Dataset extract ▸
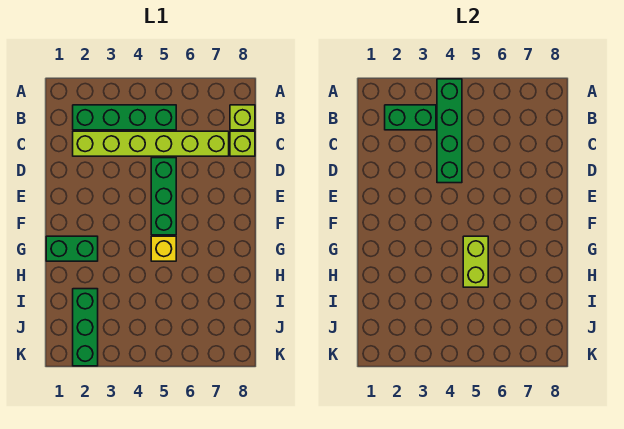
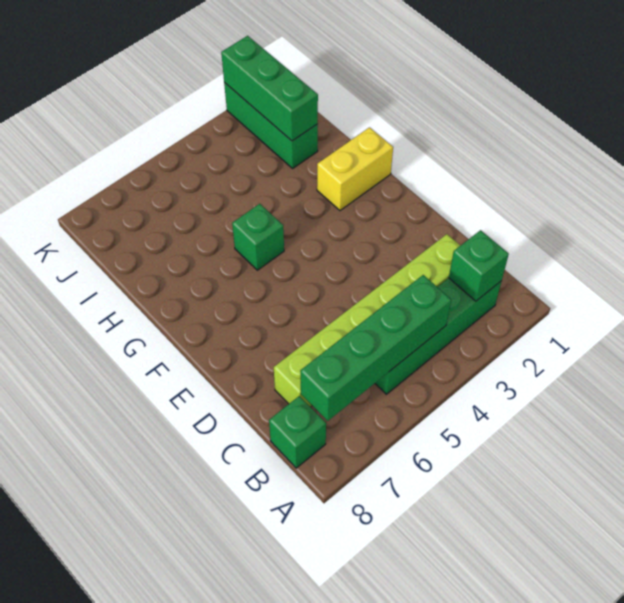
green brick A4:D4 level 2 -> green brick B4:B7 level 2
green brick B2:B3 level 2 -> green brick B2 level 2
lime brick B8 level 1 -> green brick B8 level 1
lime brick C8 level 1 -> none
green brick D5:F5 level 1 -> green brick I2:K2 level 2
green brick G1:G2 level 1 -> yellow brick G1:G2 level 1
yellow brick G5 level 1 -> green brick G5 level 1
lime brick G5:H5 level 2 -> none

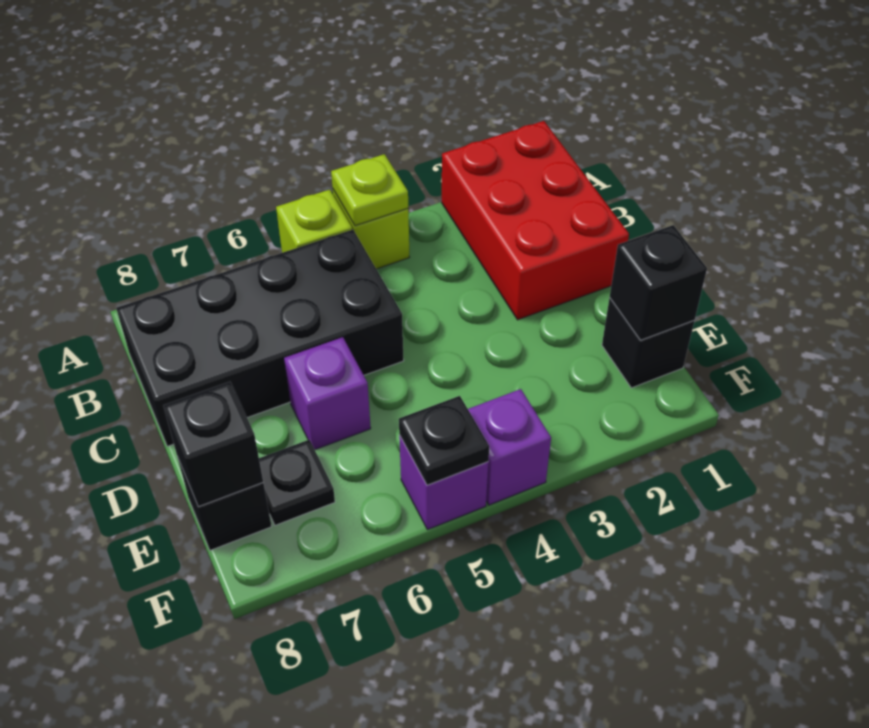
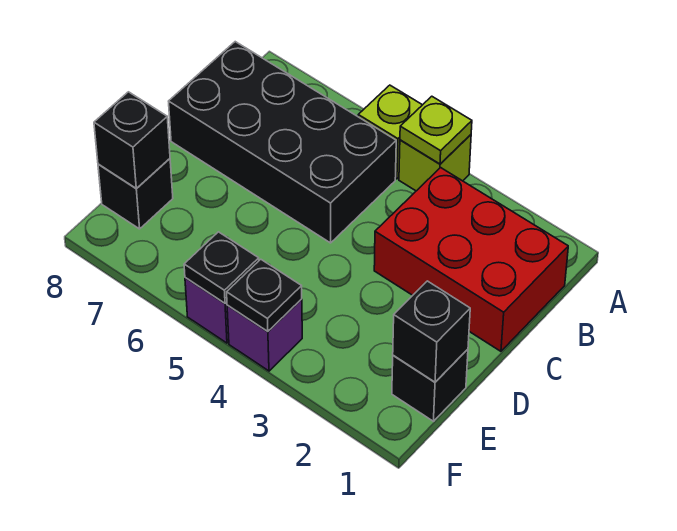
red brick A1:C2 level 1 -> red brick B1:C3 level 1
purple brick D6 level 1 -> none
black plate E7 level 1 -> black plate F4 level 2

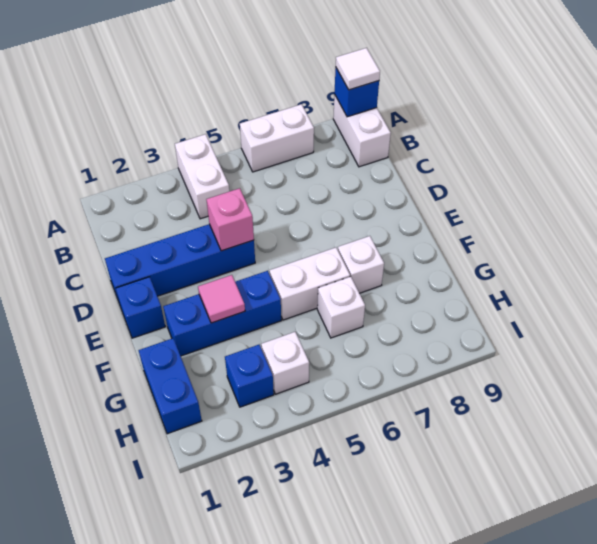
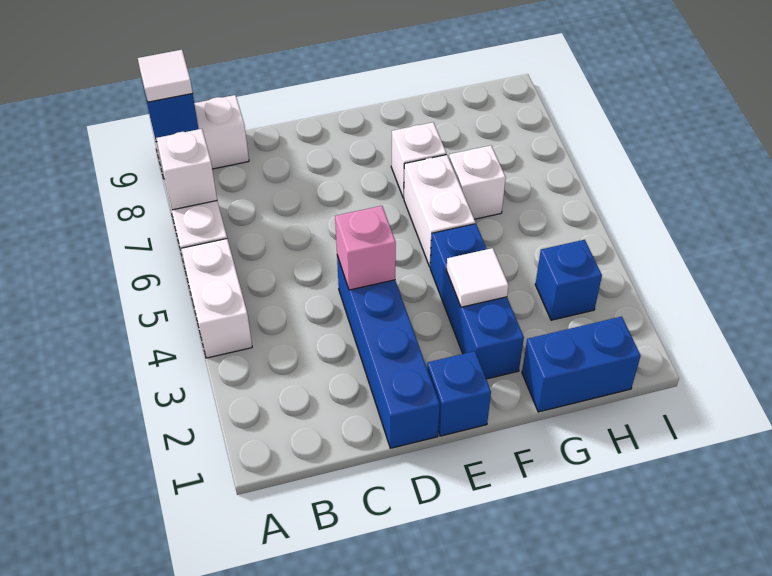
white brick A4:B4 level 1 -> white brick A4:A5 level 1
pink tile F3 level 2 -> white tile F3 level 2
white brick H4 level 1 -> white brick A7 level 2

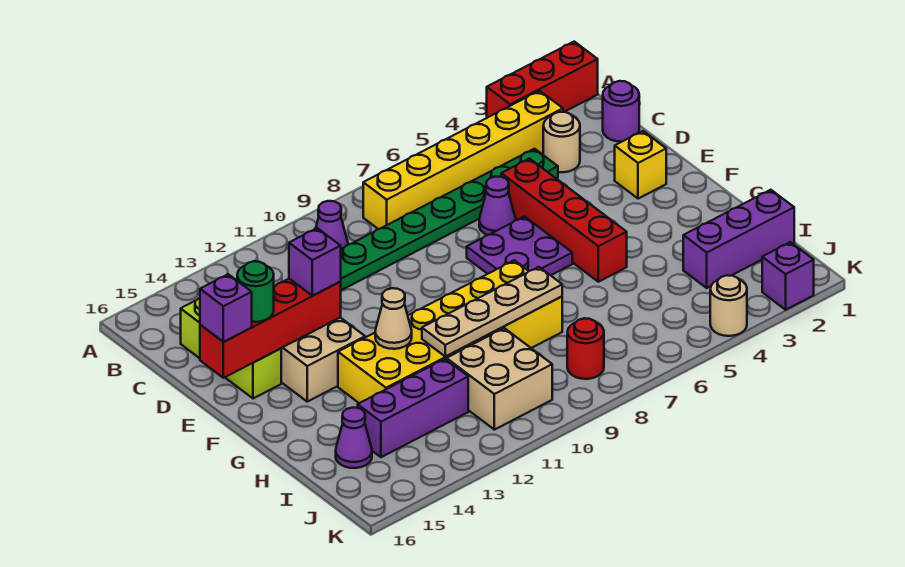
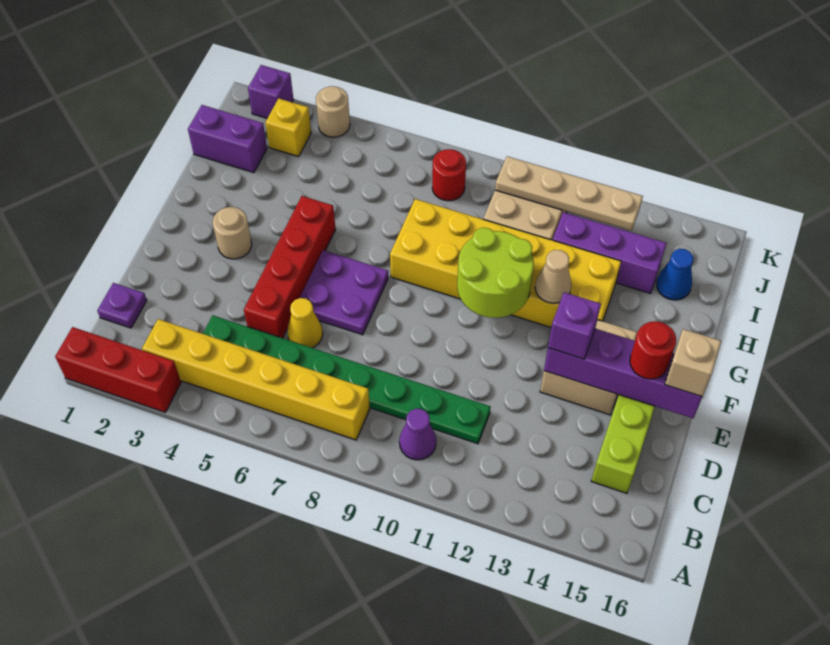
purple round brick C1 level 1 -> purple plate C1 level 1
tan round brick C3 level 1 -> tan round brick F3 level 1
purple cone D6 level 1 -> yellow cone D6 level 1
yellow brick E2 level 1 -> yellow brick J3 level 1
red brick E13:E16 level 2 -> purple brick E13:E16 level 2
green round brick E15 level 3 -> red round brick E15 level 3
purple brick E16 level 3 -> tan brick E16 level 3
none -> lime round brick F10:G11 level 2
tan plate H8:H11 level 2 -> tan plate J10:J13 level 2
purple brick I1:I3 level 1 -> purple brick I1:I2 level 1
purple cone I15 level 1 -> blue cone I15 level 1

Exercise brief ▸
All that should appear in the answer is the lines above from the line with "black plate E7" through the line with "yellow brick E2", retyped exactly, pictures left out.

Result of this task ▸
black plate E7 level 1 -> black plate F4 level 2

white brick A4:B4 level 1 -> white brick A4:A5 level 1
pink tile F3 level 2 -> white tile F3 level 2
white brick H4 level 1 -> white brick A7 level 2

purple round brick C1 level 1 -> purple plate C1 level 1
tan round brick C3 level 1 -> tan round brick F3 level 1
purple cone D6 level 1 -> yellow cone D6 level 1
yellow brick E2 level 1 -> yellow brick J3 level 1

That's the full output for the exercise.